§ **Task to complete**
After locating the line with "R7: 33k (+3V3, NET5) -> 6.8k (+3V3, NET5)" in the data that follows, return it and every later line exactly, up to and including the line with "R3: 2.2k (KEY, VS) -> 2.2k (AGND, VS)".

§ **Data supplied**
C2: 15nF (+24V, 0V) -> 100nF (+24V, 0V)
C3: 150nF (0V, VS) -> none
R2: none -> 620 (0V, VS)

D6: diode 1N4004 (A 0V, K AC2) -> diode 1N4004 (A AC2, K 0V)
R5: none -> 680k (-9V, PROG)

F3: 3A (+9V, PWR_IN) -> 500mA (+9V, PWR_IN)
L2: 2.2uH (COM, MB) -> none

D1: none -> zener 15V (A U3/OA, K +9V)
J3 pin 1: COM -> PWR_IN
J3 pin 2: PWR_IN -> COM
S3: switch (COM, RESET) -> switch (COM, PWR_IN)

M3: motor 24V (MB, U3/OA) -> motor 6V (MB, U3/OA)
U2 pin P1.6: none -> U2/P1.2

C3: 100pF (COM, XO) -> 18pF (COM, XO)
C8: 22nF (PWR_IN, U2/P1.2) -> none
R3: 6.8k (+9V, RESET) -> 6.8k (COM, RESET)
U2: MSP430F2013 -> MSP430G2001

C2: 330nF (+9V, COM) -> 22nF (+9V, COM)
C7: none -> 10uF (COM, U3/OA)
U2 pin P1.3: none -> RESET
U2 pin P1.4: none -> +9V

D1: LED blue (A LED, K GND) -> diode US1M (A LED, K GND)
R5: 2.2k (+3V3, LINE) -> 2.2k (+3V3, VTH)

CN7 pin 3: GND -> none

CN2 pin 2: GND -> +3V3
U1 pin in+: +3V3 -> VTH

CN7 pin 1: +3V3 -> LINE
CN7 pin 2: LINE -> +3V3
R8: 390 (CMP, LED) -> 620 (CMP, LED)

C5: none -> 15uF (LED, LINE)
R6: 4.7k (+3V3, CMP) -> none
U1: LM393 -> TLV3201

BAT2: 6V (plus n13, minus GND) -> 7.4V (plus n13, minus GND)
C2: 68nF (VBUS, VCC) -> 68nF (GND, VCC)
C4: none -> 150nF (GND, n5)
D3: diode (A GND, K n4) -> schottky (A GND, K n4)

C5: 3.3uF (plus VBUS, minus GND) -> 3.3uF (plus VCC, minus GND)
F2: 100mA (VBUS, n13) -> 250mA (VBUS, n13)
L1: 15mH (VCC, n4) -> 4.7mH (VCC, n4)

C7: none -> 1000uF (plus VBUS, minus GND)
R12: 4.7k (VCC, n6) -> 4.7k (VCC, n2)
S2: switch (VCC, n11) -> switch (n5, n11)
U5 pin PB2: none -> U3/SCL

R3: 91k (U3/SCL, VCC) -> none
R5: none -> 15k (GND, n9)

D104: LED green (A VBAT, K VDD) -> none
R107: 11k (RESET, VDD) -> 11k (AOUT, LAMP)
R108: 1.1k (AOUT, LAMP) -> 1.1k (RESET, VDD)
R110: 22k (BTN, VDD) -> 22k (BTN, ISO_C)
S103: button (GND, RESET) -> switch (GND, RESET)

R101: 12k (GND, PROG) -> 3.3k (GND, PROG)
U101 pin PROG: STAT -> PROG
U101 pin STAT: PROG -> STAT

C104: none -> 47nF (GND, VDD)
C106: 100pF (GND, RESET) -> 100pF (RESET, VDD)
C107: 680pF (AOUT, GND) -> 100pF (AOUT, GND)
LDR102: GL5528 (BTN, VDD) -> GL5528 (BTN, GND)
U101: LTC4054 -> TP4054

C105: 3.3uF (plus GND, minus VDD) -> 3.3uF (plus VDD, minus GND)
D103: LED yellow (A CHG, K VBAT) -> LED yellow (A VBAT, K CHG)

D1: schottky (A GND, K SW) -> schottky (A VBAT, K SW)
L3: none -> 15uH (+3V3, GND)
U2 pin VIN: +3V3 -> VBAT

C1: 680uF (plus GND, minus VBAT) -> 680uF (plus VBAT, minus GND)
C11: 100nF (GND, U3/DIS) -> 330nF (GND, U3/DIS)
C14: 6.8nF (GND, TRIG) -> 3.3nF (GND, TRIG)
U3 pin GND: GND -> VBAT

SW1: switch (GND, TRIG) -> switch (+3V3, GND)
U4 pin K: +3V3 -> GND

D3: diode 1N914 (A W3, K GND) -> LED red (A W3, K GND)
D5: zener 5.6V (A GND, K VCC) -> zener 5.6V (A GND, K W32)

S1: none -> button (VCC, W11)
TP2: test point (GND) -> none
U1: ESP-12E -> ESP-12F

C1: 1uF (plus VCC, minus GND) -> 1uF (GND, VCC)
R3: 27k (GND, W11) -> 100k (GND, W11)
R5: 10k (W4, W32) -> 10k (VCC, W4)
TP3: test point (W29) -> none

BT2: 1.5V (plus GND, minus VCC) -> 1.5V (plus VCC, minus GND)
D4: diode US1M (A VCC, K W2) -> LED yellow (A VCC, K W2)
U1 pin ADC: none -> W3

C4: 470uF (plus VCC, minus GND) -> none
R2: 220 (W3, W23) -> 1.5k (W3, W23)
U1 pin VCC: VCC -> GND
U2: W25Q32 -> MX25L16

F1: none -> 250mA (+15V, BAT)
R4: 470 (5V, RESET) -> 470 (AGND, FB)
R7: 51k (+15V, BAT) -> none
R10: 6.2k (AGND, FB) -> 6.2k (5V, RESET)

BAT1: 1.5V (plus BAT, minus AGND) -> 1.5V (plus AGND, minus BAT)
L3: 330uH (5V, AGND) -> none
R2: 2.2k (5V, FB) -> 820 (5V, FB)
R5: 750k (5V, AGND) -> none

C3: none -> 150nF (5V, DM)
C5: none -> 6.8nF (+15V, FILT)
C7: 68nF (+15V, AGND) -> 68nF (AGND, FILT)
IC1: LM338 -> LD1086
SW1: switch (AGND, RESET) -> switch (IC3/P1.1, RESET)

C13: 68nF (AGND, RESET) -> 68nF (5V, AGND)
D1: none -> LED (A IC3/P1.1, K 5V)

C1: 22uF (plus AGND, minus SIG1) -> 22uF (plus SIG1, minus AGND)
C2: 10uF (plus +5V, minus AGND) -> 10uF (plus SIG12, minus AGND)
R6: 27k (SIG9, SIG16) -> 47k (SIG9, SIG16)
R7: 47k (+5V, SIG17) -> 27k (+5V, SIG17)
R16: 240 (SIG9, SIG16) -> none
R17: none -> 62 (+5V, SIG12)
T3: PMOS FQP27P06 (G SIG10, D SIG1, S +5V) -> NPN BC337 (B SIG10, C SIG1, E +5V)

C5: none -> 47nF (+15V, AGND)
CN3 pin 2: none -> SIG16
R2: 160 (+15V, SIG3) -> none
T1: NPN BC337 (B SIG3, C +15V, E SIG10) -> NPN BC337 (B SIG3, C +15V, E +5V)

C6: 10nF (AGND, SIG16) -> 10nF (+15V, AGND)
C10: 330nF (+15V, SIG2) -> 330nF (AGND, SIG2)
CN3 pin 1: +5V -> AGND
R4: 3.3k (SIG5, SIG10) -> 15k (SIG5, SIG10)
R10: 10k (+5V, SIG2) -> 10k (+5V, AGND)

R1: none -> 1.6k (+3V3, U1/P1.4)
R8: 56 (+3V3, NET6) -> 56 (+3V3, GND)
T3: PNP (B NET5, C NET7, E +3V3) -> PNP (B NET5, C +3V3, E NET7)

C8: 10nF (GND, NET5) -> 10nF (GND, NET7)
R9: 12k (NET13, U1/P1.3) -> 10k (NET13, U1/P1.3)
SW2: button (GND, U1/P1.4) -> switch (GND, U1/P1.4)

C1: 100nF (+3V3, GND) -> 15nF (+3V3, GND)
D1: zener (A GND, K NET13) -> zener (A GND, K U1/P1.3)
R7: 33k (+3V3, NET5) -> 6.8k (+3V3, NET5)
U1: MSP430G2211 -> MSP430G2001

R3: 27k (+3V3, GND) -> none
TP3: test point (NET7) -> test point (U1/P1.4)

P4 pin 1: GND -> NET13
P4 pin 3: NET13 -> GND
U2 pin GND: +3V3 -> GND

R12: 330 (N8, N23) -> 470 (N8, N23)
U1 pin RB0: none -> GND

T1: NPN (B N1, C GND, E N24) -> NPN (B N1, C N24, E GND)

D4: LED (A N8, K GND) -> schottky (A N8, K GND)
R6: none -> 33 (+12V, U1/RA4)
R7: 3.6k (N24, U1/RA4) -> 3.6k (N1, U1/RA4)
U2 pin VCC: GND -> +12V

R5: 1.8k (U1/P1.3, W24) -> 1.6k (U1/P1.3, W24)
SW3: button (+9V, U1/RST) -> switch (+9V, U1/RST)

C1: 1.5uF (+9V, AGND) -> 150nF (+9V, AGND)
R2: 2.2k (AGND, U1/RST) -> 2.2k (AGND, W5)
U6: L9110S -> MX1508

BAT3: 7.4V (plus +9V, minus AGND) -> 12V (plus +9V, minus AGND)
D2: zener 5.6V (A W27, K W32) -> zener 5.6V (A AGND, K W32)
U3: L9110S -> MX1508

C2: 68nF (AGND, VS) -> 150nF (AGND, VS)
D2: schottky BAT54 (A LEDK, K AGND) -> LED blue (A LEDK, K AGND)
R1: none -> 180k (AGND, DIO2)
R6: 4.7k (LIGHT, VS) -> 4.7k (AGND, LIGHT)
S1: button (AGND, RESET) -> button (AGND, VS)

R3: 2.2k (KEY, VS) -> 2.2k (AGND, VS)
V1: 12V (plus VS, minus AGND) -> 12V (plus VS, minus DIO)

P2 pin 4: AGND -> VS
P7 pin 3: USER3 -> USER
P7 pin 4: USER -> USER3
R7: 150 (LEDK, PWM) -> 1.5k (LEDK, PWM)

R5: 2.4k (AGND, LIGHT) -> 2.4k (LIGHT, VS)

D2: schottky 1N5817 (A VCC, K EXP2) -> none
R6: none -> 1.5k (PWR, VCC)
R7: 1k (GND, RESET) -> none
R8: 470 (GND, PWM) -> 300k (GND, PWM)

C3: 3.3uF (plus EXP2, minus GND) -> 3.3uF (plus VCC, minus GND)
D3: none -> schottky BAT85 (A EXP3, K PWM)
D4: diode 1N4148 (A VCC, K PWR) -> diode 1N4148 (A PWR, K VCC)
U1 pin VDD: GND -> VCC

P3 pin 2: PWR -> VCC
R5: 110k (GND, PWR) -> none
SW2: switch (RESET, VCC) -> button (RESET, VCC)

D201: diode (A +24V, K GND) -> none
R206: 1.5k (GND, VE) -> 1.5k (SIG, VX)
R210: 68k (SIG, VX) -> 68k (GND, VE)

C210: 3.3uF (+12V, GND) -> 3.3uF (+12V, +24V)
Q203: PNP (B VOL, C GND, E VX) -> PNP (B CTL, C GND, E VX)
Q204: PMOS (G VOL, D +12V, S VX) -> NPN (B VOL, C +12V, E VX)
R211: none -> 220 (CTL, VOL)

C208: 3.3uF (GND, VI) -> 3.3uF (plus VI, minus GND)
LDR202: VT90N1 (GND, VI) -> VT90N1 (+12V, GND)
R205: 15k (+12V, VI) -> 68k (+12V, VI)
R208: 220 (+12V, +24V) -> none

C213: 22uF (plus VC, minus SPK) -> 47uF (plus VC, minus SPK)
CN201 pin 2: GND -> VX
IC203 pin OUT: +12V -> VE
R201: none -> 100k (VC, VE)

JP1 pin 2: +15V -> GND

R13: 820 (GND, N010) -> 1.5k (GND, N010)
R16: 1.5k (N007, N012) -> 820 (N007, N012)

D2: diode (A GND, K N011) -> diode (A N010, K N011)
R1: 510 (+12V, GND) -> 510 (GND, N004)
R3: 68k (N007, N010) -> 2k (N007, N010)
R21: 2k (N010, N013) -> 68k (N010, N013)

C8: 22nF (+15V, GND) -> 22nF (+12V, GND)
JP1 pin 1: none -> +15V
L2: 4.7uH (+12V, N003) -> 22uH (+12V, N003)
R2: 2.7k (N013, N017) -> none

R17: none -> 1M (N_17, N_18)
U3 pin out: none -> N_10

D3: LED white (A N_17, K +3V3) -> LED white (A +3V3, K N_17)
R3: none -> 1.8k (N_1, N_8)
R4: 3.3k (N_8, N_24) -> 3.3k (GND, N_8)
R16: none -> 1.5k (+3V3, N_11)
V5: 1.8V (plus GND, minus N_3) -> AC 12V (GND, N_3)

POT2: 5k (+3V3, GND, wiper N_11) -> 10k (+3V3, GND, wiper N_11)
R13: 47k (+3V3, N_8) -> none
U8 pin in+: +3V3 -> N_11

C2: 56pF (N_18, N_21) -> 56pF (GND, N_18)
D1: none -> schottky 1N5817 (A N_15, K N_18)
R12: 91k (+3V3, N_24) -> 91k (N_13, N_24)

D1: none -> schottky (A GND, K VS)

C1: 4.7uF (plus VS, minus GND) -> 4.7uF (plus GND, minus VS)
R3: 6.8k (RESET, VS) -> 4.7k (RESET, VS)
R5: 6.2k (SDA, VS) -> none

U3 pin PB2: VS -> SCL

§ **Task result**
R7: 33k (+3V3, NET5) -> 6.8k (+3V3, NET5)
U1: MSP430G2211 -> MSP430G2001

R3: 27k (+3V3, GND) -> none
TP3: test point (NET7) -> test point (U1/P1.4)

P4 pin 1: GND -> NET13
P4 pin 3: NET13 -> GND
U2 pin GND: +3V3 -> GND

R12: 330 (N8, N23) -> 470 (N8, N23)
U1 pin RB0: none -> GND

T1: NPN (B N1, C GND, E N24) -> NPN (B N1, C N24, E GND)

D4: LED (A N8, K GND) -> schottky (A N8, K GND)
R6: none -> 33 (+12V, U1/RA4)
R7: 3.6k (N24, U1/RA4) -> 3.6k (N1, U1/RA4)
U2 pin VCC: GND -> +12V

R5: 1.8k (U1/P1.3, W24) -> 1.6k (U1/P1.3, W24)
SW3: button (+9V, U1/RST) -> switch (+9V, U1/RST)

C1: 1.5uF (+9V, AGND) -> 150nF (+9V, AGND)
R2: 2.2k (AGND, U1/RST) -> 2.2k (AGND, W5)
U6: L9110S -> MX1508

BAT3: 7.4V (plus +9V, minus AGND) -> 12V (plus +9V, minus AGND)
D2: zener 5.6V (A W27, K W32) -> zener 5.6V (A AGND, K W32)
U3: L9110S -> MX1508

C2: 68nF (AGND, VS) -> 150nF (AGND, VS)
D2: schottky BAT54 (A LEDK, K AGND) -> LED blue (A LEDK, K AGND)
R1: none -> 180k (AGND, DIO2)
R6: 4.7k (LIGHT, VS) -> 4.7k (AGND, LIGHT)
S1: button (AGND, RESET) -> button (AGND, VS)

R3: 2.2k (KEY, VS) -> 2.2k (AGND, VS)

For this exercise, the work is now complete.